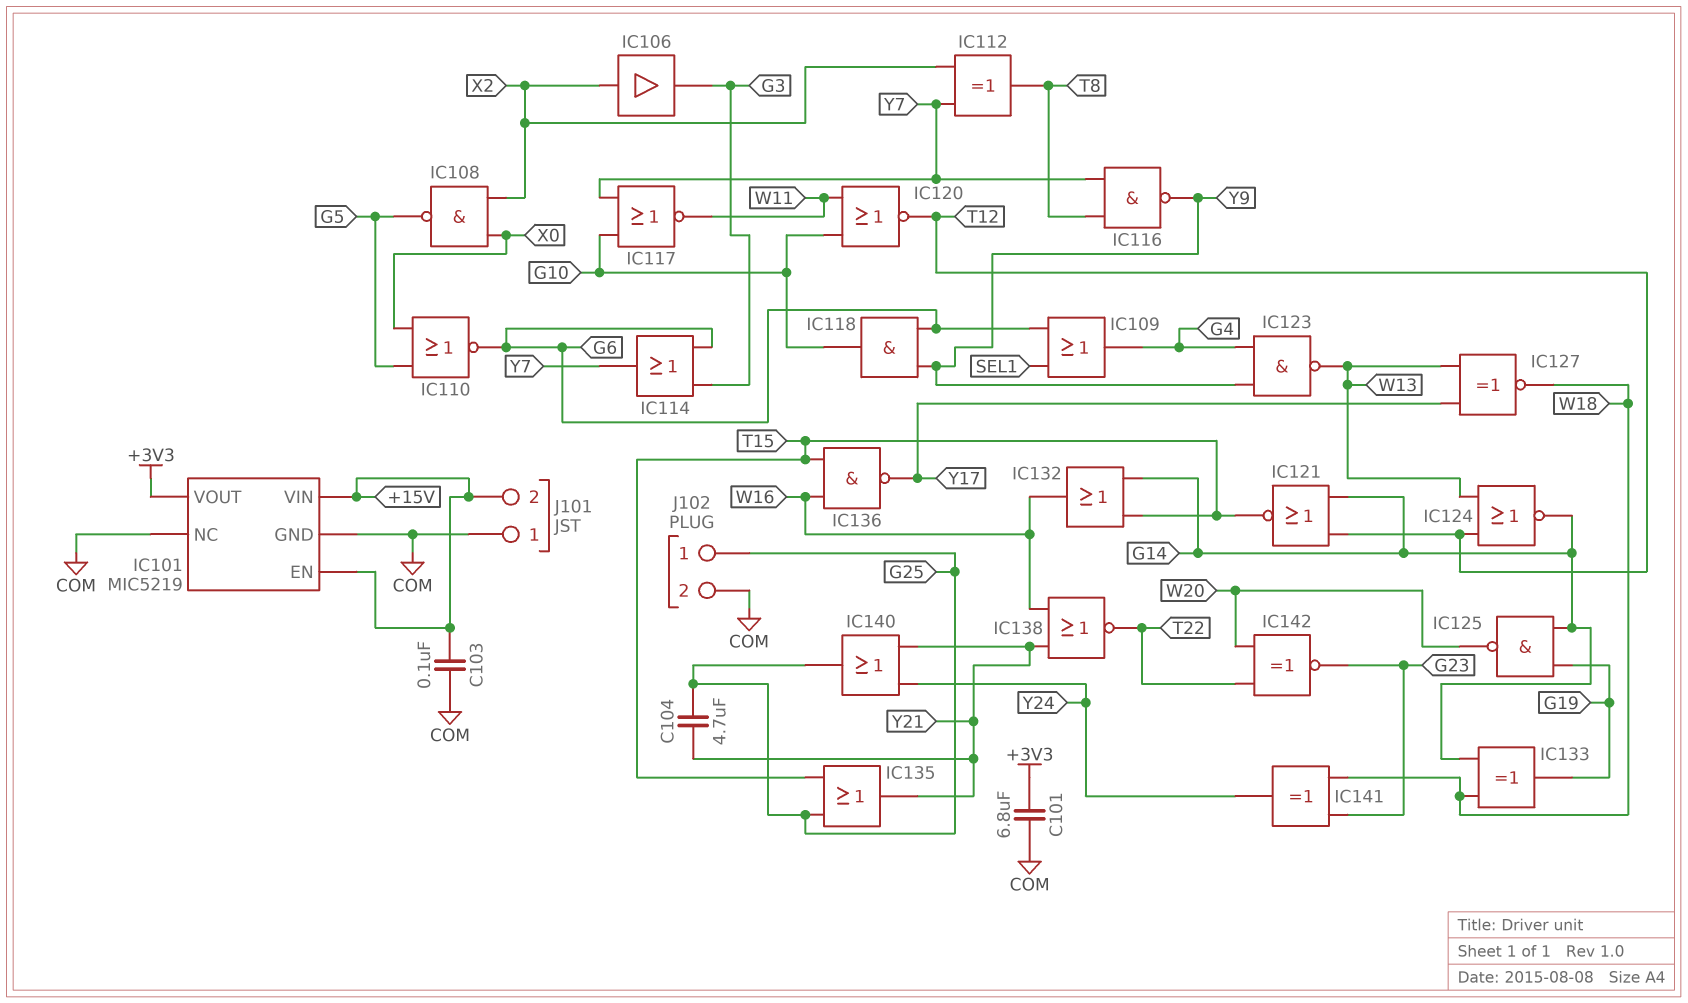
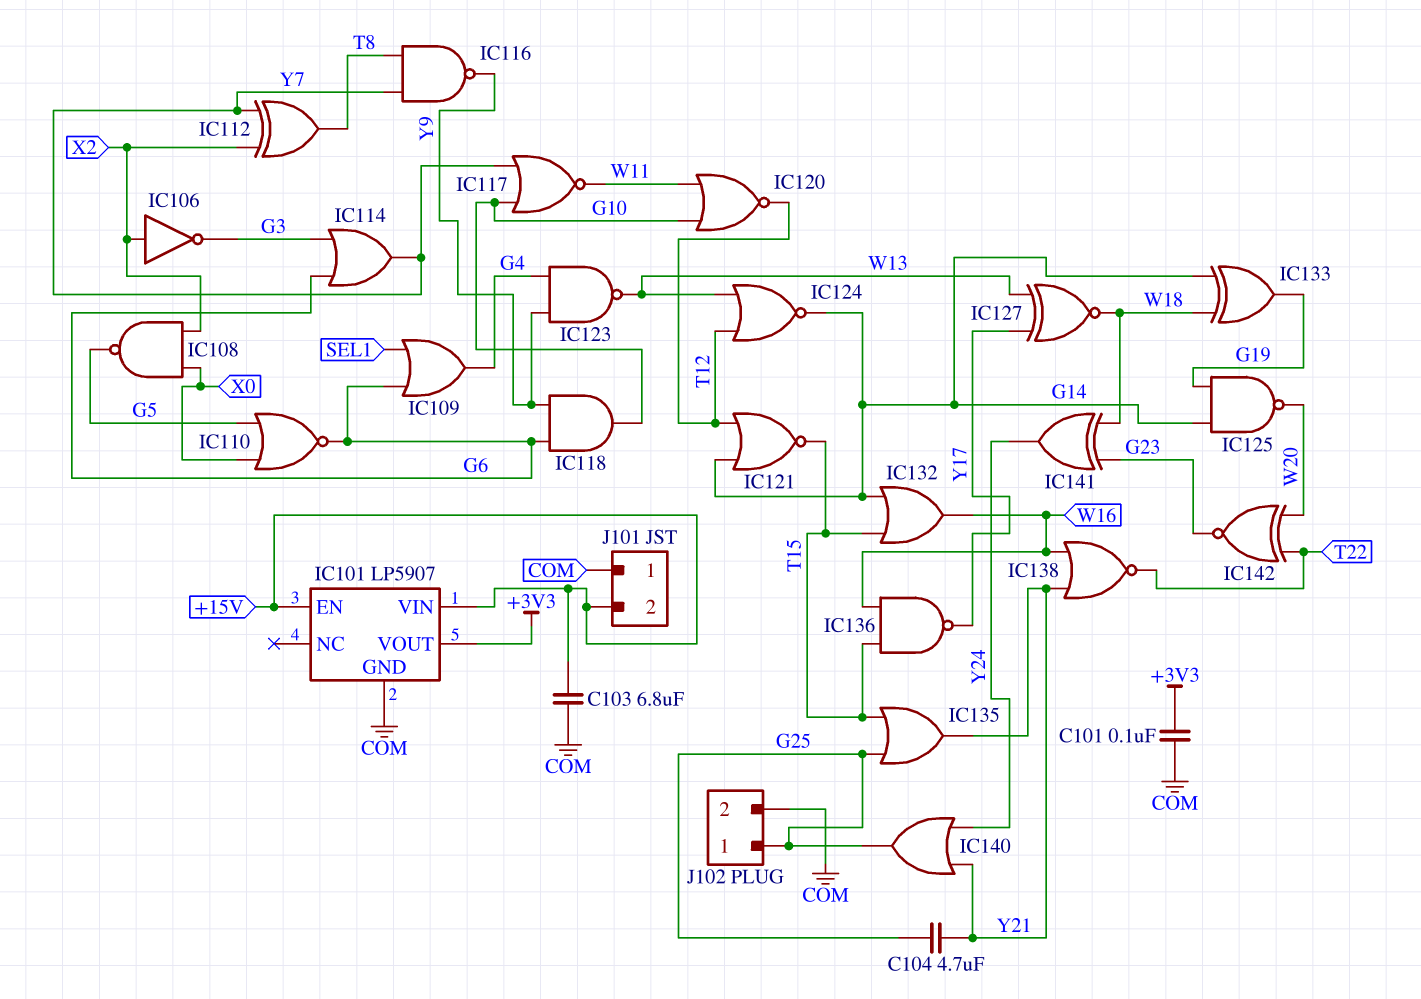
C101: 6.8uF (+3V3, COM) -> 100nF (+3V3, COM)
C103: 100nF (+15V, COM) -> 6.8uF (+15V, COM)
IC101: MIC5219 -> LP5907
IC101 pin NC: COM -> none
IC106: buffer (in X2, out G3) -> NOT (in X2, out G3)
+++
→ Task: Please copy exactly, and only, the lines running from the one containing "IC101: MIC5219 -> LP5907" through the end of the listing.

→ Result of this exercise:
IC101: MIC5219 -> LP5907
IC101 pin NC: COM -> none
IC106: buffer (in X2, out G3) -> NOT (in X2, out G3)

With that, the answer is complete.